_Work item_
State how many lines in the records hold the word "rosa", giving the number and no other text.

Records shown Start Marker

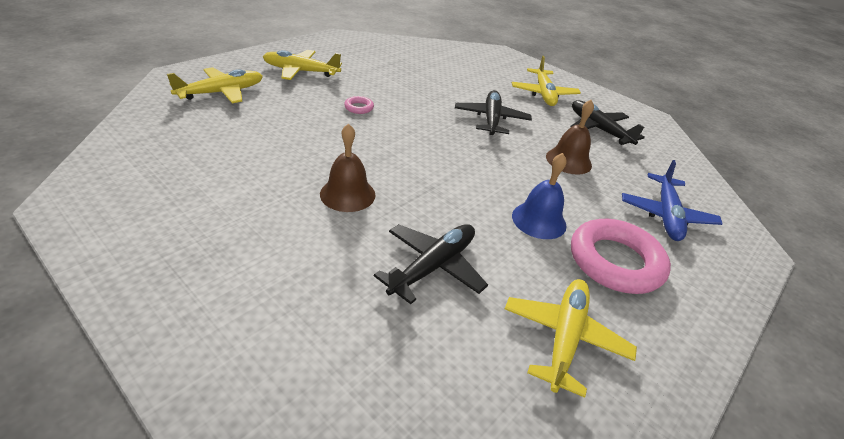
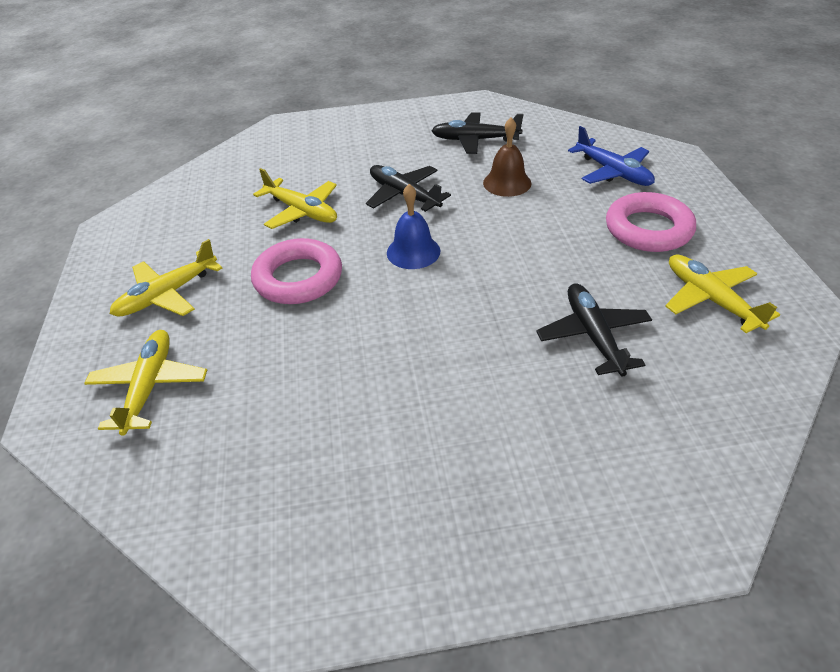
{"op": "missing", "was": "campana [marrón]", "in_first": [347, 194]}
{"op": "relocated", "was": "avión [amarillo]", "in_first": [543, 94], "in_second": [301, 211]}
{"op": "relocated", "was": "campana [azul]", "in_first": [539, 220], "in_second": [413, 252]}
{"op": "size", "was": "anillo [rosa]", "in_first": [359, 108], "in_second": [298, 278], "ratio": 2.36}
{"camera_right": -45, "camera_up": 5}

Records shown End Marker
Records shown Start Marker

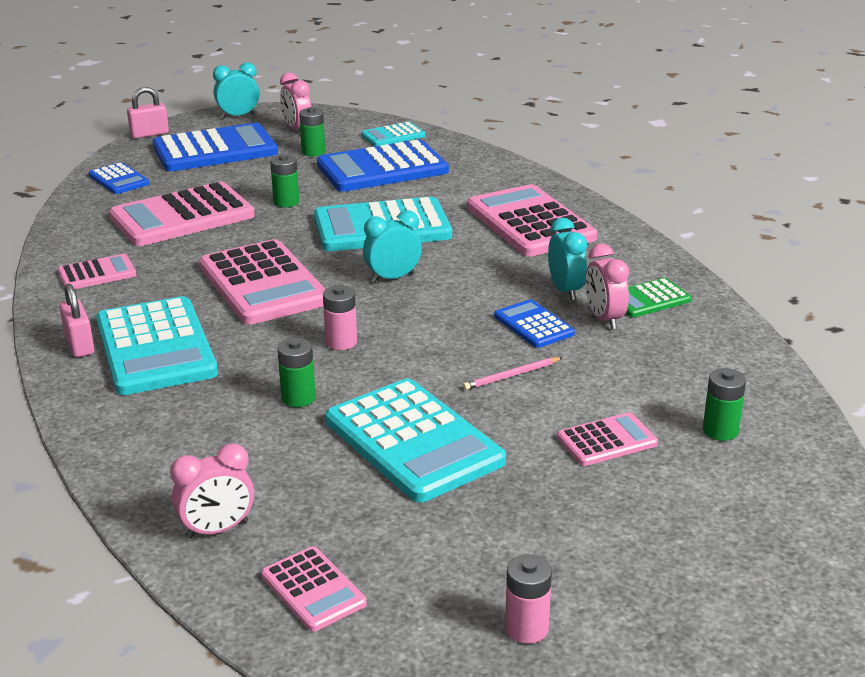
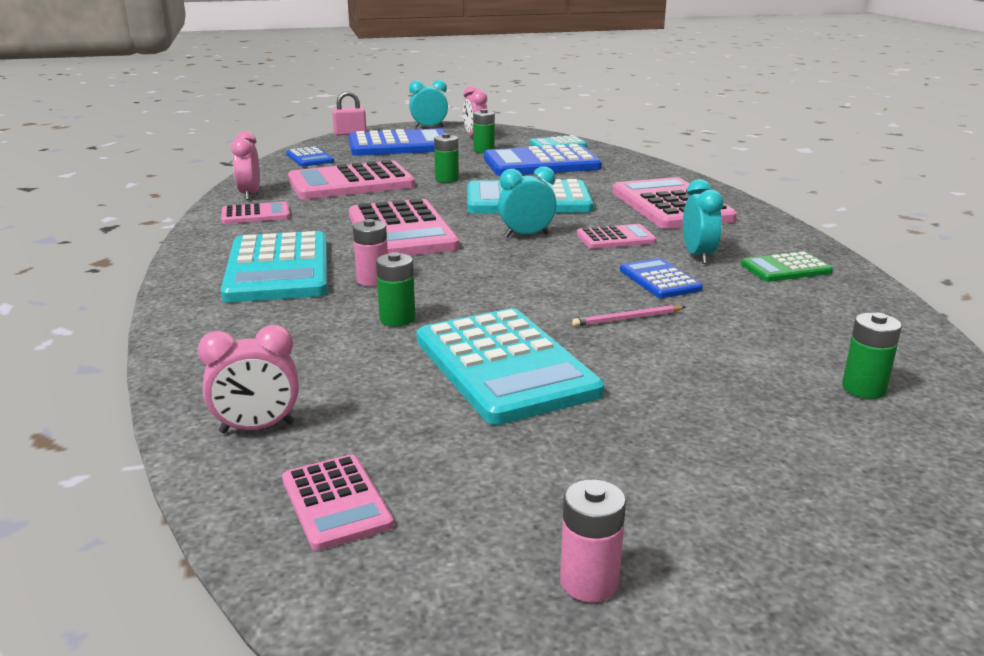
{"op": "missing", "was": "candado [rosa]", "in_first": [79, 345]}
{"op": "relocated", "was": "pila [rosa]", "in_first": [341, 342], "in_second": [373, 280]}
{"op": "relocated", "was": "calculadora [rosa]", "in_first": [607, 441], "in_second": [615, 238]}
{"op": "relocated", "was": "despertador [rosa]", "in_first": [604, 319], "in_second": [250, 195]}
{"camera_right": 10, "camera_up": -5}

Records shown End Marker

_Your response_
5